● **What is needed**
Count the lines in the items below that contain the string "pizz". Reply with the number alone.
## Begin Rows
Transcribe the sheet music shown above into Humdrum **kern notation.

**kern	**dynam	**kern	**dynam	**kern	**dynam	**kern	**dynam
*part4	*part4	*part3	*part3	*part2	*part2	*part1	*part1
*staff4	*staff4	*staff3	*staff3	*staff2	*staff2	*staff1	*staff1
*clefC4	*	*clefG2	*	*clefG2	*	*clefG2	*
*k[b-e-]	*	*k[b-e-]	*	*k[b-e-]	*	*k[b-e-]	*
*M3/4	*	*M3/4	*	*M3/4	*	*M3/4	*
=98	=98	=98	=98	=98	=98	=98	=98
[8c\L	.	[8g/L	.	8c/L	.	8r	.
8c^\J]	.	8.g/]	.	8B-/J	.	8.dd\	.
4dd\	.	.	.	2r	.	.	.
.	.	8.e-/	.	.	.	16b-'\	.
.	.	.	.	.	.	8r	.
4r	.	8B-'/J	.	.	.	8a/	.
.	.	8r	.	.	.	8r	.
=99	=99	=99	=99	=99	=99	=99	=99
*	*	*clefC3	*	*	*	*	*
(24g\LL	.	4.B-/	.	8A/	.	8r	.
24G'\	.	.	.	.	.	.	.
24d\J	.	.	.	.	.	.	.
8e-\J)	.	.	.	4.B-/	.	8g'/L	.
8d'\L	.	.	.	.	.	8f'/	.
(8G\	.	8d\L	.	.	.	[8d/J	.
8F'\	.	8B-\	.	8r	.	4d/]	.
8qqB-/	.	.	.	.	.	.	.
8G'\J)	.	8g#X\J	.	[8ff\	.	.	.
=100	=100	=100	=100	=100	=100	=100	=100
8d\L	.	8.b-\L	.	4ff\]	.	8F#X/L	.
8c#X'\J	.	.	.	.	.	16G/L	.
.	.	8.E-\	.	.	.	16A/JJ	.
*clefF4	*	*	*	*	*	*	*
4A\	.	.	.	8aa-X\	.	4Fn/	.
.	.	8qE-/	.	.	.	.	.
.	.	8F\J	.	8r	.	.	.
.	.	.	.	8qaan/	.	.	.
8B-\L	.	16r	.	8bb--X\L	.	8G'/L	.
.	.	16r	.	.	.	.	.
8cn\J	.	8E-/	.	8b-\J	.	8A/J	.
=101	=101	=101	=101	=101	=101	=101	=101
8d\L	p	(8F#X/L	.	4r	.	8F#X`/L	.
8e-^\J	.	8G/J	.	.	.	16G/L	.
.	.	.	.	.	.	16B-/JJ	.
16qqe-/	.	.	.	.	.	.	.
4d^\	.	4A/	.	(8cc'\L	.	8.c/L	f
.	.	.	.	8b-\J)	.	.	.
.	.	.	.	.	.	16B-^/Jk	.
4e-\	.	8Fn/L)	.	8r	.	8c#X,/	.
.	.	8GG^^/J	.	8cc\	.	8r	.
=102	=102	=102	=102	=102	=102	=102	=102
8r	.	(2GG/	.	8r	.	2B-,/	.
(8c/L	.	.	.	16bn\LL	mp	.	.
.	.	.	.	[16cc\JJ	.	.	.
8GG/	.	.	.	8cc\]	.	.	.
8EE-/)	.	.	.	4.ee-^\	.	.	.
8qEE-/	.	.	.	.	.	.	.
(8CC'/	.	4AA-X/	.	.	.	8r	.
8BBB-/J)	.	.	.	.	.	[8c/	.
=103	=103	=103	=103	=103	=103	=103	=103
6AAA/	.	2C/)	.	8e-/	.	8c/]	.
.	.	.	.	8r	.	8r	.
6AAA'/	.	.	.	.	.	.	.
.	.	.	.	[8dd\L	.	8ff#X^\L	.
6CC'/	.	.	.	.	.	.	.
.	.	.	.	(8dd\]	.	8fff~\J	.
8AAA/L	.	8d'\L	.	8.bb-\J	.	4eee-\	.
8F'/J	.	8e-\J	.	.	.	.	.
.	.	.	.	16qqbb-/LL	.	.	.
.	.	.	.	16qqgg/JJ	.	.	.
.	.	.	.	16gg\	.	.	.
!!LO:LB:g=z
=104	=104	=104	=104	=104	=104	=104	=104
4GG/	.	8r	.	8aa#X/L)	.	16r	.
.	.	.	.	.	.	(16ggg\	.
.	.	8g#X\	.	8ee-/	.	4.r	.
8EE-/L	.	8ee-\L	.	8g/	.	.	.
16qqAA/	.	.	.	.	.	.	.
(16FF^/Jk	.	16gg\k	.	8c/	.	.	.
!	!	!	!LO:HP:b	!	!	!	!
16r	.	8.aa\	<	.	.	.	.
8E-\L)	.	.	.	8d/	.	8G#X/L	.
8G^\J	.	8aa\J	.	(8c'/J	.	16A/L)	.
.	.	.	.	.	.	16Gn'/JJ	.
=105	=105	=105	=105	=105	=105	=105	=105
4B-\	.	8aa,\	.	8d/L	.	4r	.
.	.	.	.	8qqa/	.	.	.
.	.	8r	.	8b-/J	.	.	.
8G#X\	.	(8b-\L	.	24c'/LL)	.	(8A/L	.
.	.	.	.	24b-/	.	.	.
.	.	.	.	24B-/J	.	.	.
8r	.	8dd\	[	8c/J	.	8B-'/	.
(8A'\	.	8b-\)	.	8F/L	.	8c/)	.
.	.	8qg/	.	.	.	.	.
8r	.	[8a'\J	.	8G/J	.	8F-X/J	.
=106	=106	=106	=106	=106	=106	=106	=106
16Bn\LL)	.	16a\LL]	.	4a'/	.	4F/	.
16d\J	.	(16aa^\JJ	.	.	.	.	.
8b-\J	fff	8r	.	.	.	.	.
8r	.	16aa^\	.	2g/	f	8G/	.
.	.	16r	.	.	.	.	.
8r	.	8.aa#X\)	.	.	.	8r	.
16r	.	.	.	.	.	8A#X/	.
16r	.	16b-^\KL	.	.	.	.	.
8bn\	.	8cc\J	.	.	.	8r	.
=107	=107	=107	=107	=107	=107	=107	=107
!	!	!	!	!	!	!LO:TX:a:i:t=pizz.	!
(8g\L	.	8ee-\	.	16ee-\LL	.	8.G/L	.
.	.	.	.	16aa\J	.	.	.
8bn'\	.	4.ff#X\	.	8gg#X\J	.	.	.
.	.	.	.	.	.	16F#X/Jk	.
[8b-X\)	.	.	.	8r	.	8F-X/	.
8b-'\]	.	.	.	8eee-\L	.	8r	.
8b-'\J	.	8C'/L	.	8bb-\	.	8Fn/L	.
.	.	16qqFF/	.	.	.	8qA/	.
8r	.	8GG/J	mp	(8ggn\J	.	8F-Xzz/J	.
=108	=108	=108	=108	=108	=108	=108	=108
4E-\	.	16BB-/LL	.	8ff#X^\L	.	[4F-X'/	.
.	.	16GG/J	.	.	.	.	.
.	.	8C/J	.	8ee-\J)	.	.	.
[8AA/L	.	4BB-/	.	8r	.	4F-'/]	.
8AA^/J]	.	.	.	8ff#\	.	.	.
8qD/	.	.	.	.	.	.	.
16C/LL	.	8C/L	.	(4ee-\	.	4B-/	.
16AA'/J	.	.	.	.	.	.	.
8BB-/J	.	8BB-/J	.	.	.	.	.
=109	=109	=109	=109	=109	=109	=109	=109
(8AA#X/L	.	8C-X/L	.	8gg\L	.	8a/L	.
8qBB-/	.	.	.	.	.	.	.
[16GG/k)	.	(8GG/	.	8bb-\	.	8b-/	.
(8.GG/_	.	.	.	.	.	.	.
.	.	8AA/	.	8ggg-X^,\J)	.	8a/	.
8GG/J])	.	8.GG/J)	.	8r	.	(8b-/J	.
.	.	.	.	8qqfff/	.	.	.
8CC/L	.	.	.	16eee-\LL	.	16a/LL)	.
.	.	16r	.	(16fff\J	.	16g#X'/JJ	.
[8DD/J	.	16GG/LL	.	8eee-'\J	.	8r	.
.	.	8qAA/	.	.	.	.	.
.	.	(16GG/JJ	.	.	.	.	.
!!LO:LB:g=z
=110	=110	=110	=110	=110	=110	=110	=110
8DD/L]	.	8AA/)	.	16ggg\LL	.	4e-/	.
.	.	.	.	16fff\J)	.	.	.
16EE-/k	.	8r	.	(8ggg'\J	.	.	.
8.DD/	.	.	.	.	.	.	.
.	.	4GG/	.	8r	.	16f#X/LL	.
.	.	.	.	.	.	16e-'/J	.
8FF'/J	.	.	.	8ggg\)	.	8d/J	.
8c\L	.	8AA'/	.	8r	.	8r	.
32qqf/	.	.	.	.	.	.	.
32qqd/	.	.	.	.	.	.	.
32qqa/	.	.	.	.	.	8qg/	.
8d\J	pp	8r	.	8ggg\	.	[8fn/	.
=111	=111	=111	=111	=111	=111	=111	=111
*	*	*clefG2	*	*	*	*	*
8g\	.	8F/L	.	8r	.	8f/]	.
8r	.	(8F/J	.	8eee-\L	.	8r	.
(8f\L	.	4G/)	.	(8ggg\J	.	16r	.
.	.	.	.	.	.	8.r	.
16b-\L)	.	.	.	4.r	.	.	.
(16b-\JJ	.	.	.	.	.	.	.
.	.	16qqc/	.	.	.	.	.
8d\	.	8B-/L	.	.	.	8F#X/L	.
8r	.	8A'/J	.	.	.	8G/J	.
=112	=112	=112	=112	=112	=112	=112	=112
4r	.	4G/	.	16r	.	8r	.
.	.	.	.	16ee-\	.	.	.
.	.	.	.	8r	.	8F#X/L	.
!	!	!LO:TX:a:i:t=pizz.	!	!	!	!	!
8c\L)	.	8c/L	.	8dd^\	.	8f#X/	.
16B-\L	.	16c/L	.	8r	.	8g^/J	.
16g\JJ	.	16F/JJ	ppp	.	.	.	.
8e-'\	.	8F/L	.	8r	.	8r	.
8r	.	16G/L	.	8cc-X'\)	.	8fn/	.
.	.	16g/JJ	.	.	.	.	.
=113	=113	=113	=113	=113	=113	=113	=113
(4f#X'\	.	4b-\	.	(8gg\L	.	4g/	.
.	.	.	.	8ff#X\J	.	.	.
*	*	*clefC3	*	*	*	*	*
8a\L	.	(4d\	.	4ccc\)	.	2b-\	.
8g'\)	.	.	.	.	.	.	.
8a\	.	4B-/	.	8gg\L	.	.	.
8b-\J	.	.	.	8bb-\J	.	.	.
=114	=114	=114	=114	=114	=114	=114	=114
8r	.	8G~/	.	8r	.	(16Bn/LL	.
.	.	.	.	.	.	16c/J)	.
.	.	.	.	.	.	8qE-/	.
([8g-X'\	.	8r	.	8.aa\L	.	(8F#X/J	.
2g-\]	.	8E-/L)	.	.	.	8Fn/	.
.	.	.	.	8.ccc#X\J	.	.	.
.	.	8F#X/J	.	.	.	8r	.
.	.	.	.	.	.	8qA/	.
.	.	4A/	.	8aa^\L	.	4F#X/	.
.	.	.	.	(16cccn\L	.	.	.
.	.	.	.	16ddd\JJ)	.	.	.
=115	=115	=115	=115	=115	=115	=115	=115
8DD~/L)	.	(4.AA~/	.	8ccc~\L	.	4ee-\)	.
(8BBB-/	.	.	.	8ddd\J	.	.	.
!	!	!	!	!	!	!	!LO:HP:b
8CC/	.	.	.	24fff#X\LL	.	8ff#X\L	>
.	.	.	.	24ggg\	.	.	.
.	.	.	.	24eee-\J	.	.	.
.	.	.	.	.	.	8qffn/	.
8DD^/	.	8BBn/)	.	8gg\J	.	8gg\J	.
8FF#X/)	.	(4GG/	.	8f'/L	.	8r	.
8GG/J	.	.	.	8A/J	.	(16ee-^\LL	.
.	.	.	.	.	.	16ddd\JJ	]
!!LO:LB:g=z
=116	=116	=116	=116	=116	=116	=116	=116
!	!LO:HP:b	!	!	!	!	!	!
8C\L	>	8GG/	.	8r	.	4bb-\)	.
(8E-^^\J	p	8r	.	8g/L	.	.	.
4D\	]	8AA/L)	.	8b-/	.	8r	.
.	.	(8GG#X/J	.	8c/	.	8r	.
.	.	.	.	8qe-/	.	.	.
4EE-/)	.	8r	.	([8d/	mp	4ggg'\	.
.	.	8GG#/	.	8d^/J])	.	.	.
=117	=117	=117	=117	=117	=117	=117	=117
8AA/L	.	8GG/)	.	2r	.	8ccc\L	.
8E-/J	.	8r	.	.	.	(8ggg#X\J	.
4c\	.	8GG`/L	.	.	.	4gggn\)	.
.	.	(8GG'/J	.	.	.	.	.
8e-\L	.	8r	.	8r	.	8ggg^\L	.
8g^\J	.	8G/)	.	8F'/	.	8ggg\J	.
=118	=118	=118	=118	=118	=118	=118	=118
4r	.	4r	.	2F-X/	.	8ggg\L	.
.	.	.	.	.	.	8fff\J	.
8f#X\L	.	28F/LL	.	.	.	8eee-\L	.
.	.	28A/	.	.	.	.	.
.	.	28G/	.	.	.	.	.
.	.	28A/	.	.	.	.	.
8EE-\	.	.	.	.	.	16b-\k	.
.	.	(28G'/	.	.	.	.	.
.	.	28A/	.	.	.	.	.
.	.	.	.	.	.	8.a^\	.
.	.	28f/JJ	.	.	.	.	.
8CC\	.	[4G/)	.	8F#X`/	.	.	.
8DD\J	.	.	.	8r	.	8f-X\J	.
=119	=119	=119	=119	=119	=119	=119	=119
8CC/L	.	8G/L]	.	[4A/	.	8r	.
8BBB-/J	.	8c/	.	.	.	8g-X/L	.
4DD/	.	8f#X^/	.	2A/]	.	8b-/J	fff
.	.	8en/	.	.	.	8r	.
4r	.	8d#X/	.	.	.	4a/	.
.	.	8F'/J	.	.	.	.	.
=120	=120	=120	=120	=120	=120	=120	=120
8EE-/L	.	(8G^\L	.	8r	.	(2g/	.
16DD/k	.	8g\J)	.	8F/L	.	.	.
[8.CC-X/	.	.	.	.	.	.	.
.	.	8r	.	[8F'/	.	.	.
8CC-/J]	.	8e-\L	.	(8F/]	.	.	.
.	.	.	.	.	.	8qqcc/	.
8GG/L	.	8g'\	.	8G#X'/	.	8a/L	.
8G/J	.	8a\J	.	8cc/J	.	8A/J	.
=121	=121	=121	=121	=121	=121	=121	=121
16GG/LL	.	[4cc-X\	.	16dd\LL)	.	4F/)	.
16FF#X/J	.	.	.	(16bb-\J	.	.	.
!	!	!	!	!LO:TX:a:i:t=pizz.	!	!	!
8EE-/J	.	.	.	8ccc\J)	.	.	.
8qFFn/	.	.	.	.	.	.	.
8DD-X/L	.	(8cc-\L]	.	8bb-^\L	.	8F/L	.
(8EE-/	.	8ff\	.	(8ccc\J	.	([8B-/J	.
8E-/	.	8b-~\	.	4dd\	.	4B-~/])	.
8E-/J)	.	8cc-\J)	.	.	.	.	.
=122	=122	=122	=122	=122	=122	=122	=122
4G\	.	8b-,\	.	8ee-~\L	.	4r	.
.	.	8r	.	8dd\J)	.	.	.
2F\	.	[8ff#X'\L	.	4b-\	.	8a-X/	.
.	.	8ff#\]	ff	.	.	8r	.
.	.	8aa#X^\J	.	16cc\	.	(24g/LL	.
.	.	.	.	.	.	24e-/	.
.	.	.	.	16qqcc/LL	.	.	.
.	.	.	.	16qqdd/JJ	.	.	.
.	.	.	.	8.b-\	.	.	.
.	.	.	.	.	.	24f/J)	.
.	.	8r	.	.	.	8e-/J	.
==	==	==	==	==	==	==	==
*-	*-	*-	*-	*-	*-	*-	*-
## End Rows
● **Solution**
3